### Stored data:
==================================================
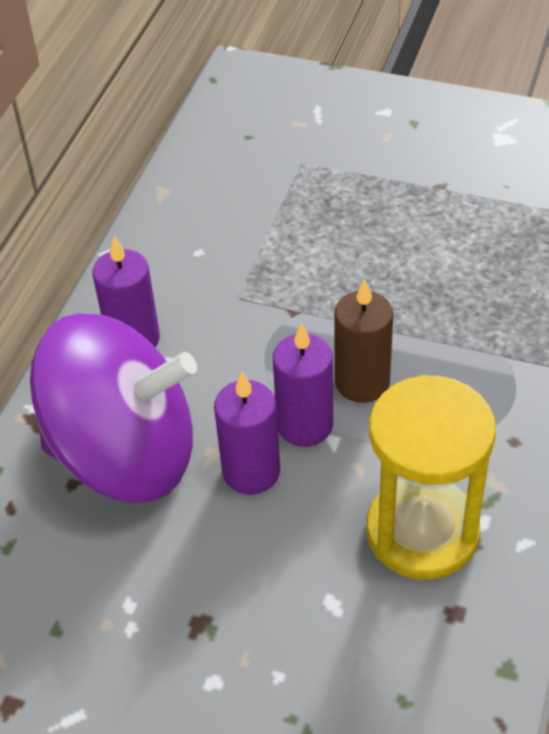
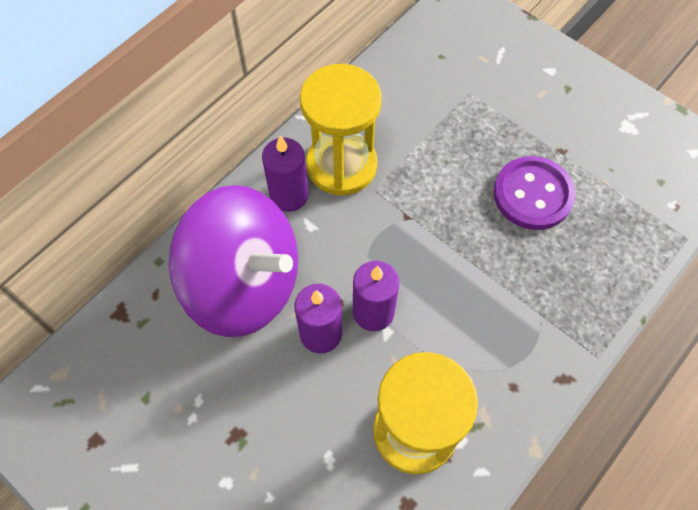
camera: 20 degrees right, 15 degrees up
(184, 286) = (341, 165): none -> yellow hourglass
(362, 382) = (428, 294): brown candle -> none
(431, 239) = (533, 194): none -> purple button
==================================================
### Your task:
Output the full listing verbatim, but drop the images.

### Solution to this task:
camera: 20 degrees right, 15 degrees up
(184, 286) = (341, 165): none -> yellow hourglass
(362, 382) = (428, 294): brown candle -> none
(431, 239) = (533, 194): none -> purple button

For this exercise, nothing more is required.